■ The problem ■
Copy the listing below verbatim, starting with the line that contains "This screenshot has width=960, height=540. Identify" and going on through the line that contains "Between point (219, 573)", both included.

■ Data to process ■
━━━━━━━━━━━━━━━━━━━━━━━━━━━━━━
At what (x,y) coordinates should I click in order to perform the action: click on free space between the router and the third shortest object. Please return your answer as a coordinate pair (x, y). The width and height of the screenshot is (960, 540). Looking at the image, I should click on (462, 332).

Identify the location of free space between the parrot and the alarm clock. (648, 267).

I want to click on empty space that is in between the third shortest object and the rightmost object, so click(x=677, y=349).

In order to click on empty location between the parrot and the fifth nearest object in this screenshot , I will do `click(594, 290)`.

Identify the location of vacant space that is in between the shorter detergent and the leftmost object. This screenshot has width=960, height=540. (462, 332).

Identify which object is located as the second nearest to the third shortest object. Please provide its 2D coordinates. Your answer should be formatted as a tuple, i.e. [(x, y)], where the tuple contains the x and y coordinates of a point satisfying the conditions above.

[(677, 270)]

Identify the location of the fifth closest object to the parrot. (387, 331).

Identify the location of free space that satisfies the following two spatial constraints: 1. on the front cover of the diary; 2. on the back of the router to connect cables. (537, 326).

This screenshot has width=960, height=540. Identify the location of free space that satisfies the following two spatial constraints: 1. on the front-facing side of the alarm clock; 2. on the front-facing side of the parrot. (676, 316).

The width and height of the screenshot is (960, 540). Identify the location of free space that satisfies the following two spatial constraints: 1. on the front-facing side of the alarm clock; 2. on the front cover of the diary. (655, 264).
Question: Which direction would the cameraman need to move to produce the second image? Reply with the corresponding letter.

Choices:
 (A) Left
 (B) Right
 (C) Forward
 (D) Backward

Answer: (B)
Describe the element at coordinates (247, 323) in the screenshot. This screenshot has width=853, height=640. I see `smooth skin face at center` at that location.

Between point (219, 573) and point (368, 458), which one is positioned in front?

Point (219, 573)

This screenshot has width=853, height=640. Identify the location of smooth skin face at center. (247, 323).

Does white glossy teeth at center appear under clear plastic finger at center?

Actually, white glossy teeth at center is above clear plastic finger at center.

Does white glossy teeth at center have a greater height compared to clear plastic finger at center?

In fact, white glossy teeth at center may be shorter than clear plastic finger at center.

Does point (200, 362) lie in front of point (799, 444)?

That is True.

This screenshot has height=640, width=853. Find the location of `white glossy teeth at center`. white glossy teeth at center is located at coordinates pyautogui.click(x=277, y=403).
━━━━━━━━━━━━━━━━━━━━━━━━━━━━━━
■ Complete response ■
This screenshot has width=960, height=540. Identify the location of free space that satisfies the following two spatial constraints: 1. on the front-facing side of the alarm clock; 2. on the front-facing side of the parrot. (676, 316).

The width and height of the screenshot is (960, 540). Identify the location of free space that satisfies the following two spatial constraints: 1. on the front-facing side of the alarm clock; 2. on the front cover of the diary. (655, 264).
Question: Which direction would the cameraman need to move to produce the second image? Reply with the corresponding letter.

Choices:
 (A) Left
 (B) Right
 (C) Forward
 (D) Backward

Answer: (B)
Describe the element at coordinates (247, 323) in the screenshot. This screenshot has width=853, height=640. I see `smooth skin face at center` at that location.

Between point (219, 573) and point (368, 458), which one is positioned in front?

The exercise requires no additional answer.